* Start The input *

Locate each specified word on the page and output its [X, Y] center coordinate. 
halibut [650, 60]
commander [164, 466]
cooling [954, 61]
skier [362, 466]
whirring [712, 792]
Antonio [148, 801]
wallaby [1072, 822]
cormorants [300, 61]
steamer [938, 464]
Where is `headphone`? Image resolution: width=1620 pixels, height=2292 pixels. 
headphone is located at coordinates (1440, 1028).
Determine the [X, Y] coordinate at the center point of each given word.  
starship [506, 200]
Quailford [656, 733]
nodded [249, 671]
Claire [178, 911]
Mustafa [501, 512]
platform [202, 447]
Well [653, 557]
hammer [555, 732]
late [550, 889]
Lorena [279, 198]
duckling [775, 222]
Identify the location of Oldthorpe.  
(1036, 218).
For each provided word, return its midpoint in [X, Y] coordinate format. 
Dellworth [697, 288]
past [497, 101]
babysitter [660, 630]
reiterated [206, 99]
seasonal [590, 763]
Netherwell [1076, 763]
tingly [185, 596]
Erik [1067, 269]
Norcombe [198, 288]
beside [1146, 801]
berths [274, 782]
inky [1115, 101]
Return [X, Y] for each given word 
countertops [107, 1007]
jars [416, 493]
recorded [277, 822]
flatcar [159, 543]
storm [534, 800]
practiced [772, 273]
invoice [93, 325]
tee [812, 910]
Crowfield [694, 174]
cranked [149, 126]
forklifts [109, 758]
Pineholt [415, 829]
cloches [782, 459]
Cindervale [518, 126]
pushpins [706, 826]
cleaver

* End The input *

_Request_: Copy the lines from the start of the records through the line containing "Pineholt [415, 829]", including that line.

_Written response_:
Locate each specified word on the page and output its [X, Y] center coordinate. 
halibut [650, 60]
commander [164, 466]
cooling [954, 61]
skier [362, 466]
whirring [712, 792]
Antonio [148, 801]
wallaby [1072, 822]
cormorants [300, 61]
steamer [938, 464]
Where is `headphone`? Image resolution: width=1620 pixels, height=2292 pixels. 
headphone is located at coordinates (1440, 1028).
Determine the [X, Y] coordinate at the center point of each given word.  
starship [506, 200]
Quailford [656, 733]
nodded [249, 671]
Claire [178, 911]
Mustafa [501, 512]
platform [202, 447]
Well [653, 557]
hammer [555, 732]
late [550, 889]
Lorena [279, 198]
duckling [775, 222]
Identify the location of Oldthorpe.  
(1036, 218).
For each provided word, return its midpoint in [X, Y] coordinate format. 
Dellworth [697, 288]
past [497, 101]
babysitter [660, 630]
reiterated [206, 99]
seasonal [590, 763]
Netherwell [1076, 763]
tingly [185, 596]
Erik [1067, 269]
Norcombe [198, 288]
beside [1146, 801]
berths [274, 782]
inky [1115, 101]
Return [X, Y] for each given word 
countertops [107, 1007]
jars [416, 493]
recorded [277, 822]
flatcar [159, 543]
storm [534, 800]
practiced [772, 273]
invoice [93, 325]
tee [812, 910]
Crowfield [694, 174]
cranked [149, 126]
forklifts [109, 758]
Pineholt [415, 829]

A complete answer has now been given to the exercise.